#### [Source data]
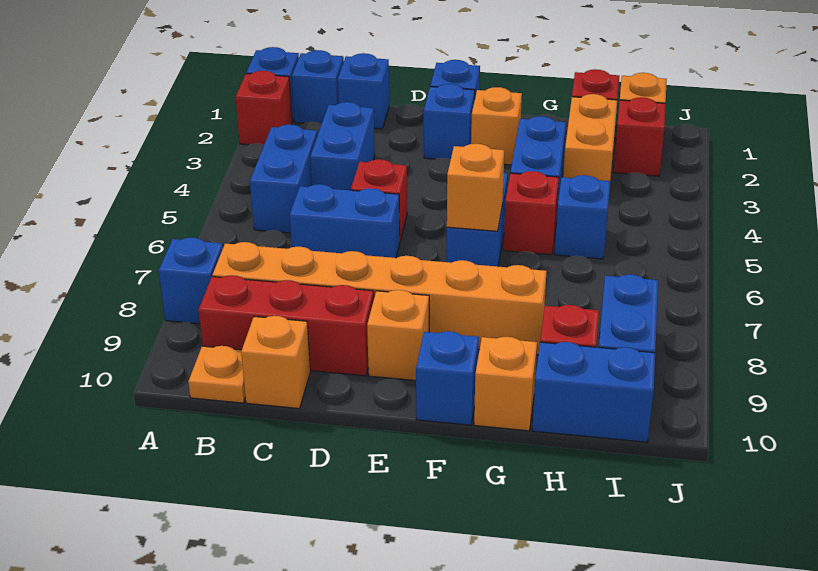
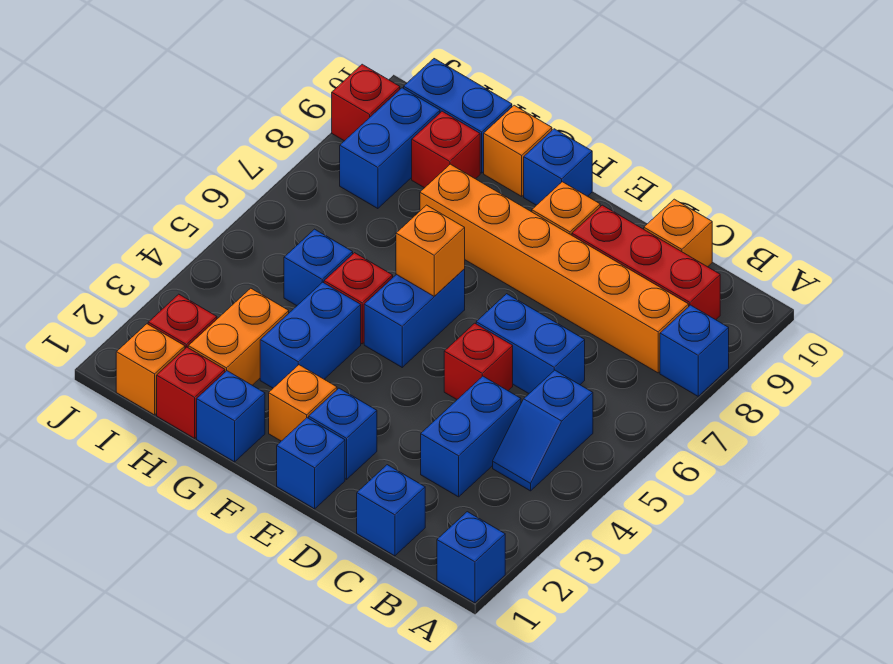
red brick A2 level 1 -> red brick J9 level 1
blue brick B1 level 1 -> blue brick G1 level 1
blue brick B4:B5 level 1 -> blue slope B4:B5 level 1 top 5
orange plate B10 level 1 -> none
--
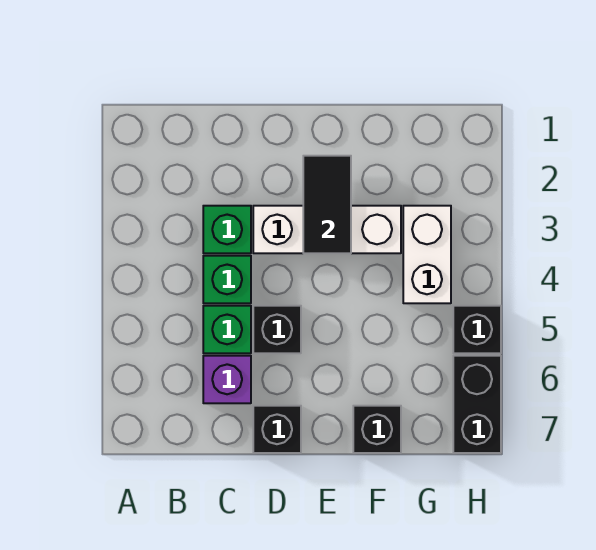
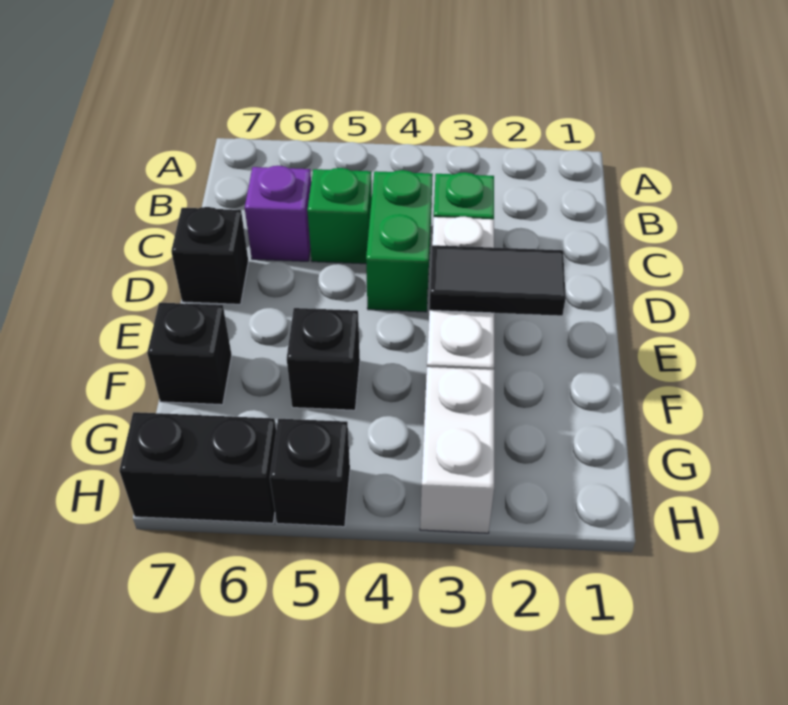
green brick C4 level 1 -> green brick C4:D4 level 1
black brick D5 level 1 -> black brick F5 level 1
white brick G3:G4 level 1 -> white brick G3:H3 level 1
--
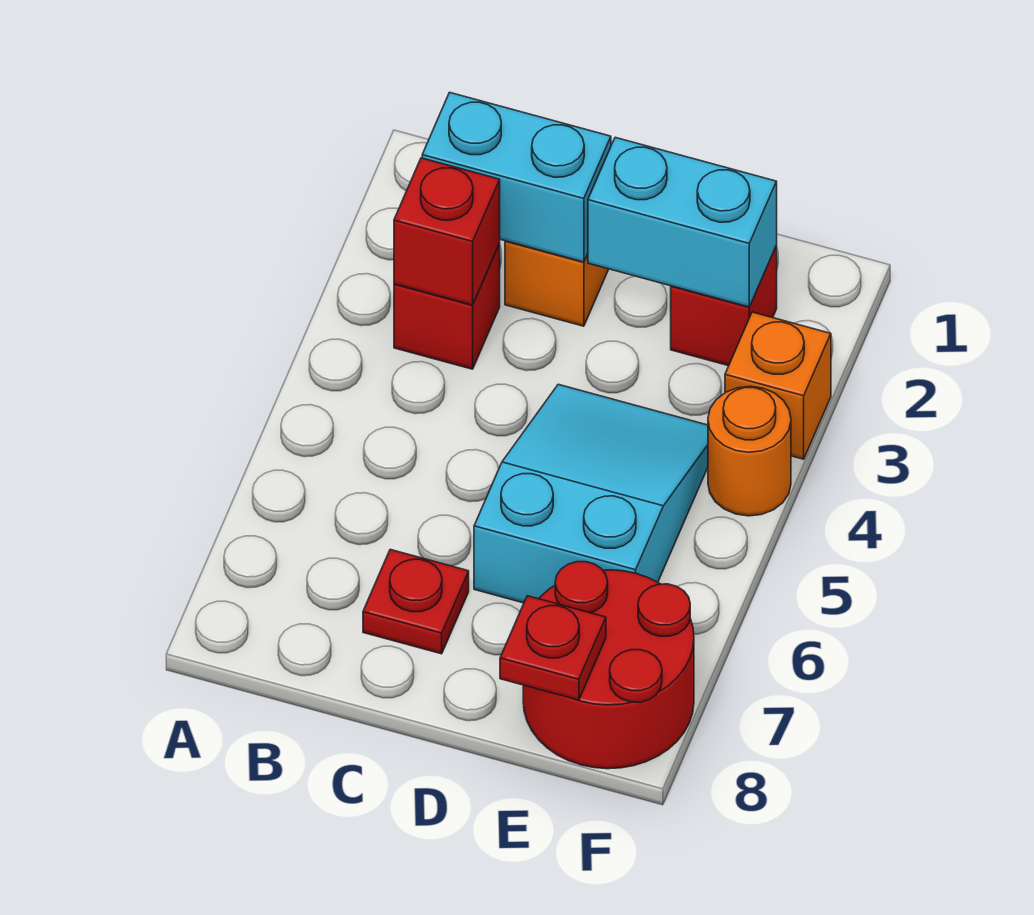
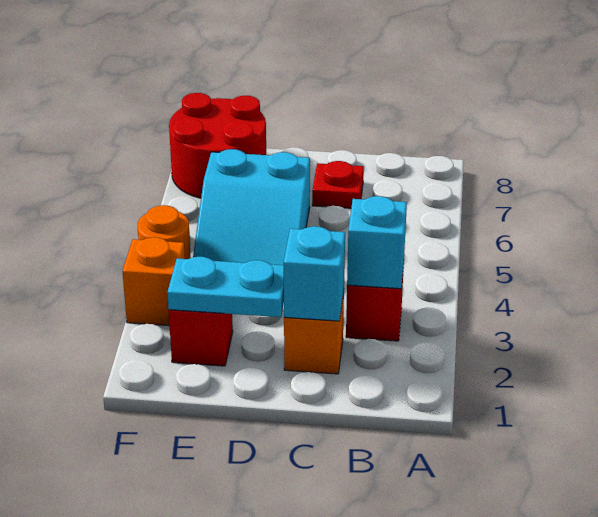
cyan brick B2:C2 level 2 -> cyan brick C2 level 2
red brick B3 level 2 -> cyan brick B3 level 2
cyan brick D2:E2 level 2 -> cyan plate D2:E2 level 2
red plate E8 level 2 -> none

#### [Problem to solve]
Copy exactly the stretch of data above from the line with "red brick A2 level 1 -> red brick J9 level 1" through the line with "orange plate B10 level 1 -> none", and omit all other lines.

#### [Written solution]
red brick A2 level 1 -> red brick J9 level 1
blue brick B1 level 1 -> blue brick G1 level 1
blue brick B4:B5 level 1 -> blue slope B4:B5 level 1 top 5
orange plate B10 level 1 -> none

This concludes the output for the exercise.